◆ WRITTEN REQUEST: Rewrite every record from the line containing "Afia (219, 1564)" down to the line containing "Wolverby (100, 964)", replacing "dispatcher" with "courier" and changing nothing else. Return only those lines.
++++++++++++++++++++
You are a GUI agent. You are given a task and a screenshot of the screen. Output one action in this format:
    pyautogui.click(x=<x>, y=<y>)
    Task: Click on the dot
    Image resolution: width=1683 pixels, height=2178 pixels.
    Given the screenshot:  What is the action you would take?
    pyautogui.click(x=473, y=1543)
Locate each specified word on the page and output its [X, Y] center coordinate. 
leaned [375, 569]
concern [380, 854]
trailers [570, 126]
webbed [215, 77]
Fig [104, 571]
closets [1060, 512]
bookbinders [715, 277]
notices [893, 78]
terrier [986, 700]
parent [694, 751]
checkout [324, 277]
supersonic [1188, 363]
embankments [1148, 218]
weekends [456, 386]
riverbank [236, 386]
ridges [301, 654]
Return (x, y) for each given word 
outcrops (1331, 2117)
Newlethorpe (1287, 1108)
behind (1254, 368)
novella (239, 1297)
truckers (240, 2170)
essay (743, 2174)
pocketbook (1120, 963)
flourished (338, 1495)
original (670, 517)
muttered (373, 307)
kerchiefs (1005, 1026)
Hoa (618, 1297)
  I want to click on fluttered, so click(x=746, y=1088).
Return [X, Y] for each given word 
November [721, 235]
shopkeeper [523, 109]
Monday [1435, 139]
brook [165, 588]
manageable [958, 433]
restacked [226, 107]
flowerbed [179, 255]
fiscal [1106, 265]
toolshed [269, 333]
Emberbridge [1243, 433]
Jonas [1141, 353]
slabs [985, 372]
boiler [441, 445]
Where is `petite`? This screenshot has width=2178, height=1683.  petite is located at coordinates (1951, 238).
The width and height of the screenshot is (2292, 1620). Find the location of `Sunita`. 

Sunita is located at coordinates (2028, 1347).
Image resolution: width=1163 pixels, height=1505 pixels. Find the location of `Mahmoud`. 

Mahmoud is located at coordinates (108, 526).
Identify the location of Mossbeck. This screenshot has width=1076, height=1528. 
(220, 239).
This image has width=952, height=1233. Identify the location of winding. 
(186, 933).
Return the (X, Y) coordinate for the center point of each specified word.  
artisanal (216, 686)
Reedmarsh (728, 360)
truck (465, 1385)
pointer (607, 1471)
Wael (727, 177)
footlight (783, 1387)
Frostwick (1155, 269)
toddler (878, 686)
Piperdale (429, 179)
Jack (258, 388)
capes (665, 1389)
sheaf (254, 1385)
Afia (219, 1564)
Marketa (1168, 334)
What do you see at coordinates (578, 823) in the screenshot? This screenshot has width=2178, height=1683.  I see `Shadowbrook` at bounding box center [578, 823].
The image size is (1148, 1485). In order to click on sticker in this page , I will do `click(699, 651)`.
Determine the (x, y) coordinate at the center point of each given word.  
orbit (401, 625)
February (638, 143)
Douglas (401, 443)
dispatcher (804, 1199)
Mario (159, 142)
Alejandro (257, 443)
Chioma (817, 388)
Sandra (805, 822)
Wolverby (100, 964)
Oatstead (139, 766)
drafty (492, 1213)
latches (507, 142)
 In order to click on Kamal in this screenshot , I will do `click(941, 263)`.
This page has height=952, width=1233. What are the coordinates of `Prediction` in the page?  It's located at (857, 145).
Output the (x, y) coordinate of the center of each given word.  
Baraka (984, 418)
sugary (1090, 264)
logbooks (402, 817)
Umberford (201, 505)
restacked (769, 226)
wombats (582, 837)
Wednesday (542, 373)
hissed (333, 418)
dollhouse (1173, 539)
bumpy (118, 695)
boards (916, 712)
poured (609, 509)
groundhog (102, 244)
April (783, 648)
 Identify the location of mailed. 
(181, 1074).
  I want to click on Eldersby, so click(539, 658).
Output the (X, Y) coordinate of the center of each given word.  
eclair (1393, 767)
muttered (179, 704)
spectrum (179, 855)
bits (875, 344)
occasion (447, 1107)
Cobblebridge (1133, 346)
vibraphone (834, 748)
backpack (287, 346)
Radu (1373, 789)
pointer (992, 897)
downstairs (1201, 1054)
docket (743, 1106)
++++++++++++++++++++
◆ THE ANSWER:
Afia (219, 1564)
Marketa (1168, 334)
What do you see at coordinates (578, 823) in the screenshot? This screenshot has width=2178, height=1683.  I see `Shadowbrook` at bounding box center [578, 823].
The image size is (1148, 1485). In order to click on sticker in this page , I will do `click(699, 651)`.
Determine the (x, y) coordinate at the center point of each given word.  
orbit (401, 625)
February (638, 143)
Douglas (401, 443)
courier (804, 1199)
Mario (159, 142)
Alejandro (257, 443)
Chioma (817, 388)
Sandra (805, 822)
Wolverby (100, 964)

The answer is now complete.